**Exercise brief**
Keep only the lines of the material below that contain the word "moved". Copy those lines.

**Records for this exercise**
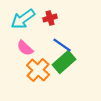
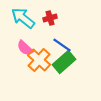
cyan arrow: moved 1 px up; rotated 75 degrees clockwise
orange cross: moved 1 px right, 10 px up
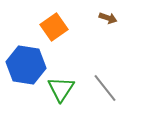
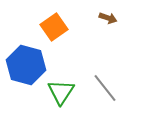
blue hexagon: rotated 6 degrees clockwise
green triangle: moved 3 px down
--
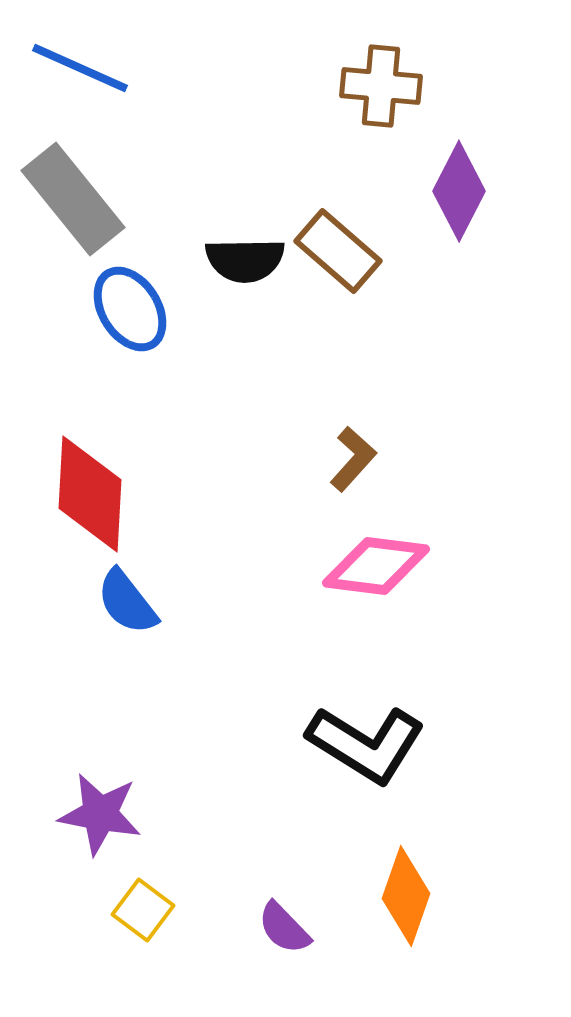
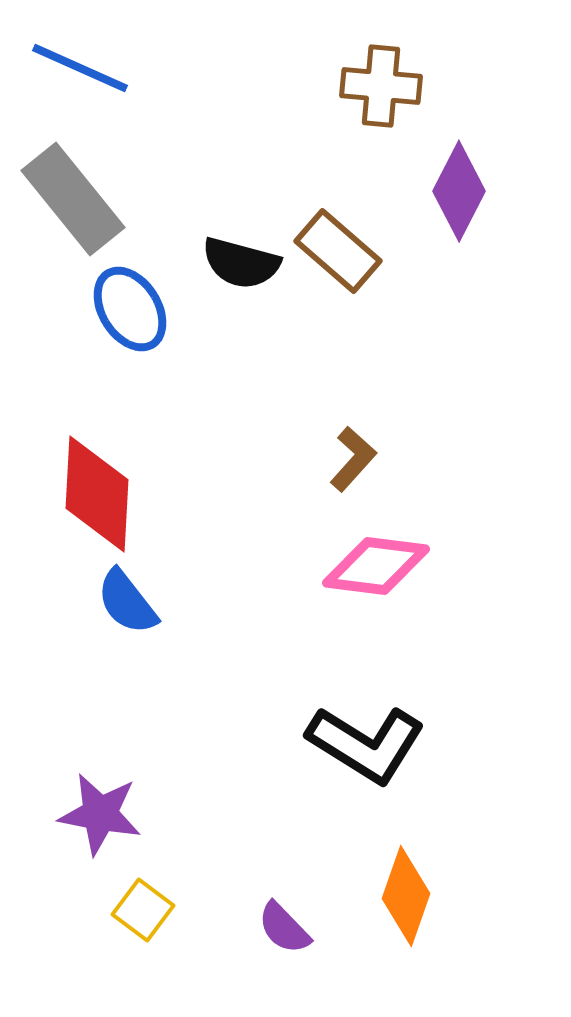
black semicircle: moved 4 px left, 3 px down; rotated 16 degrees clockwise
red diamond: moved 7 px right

**Response to this task**
cyan arrow: moved 1 px up; rotated 75 degrees clockwise
orange cross: moved 1 px right, 10 px up
green triangle: moved 3 px down
black semicircle: moved 4 px left, 3 px down; rotated 16 degrees clockwise
red diamond: moved 7 px right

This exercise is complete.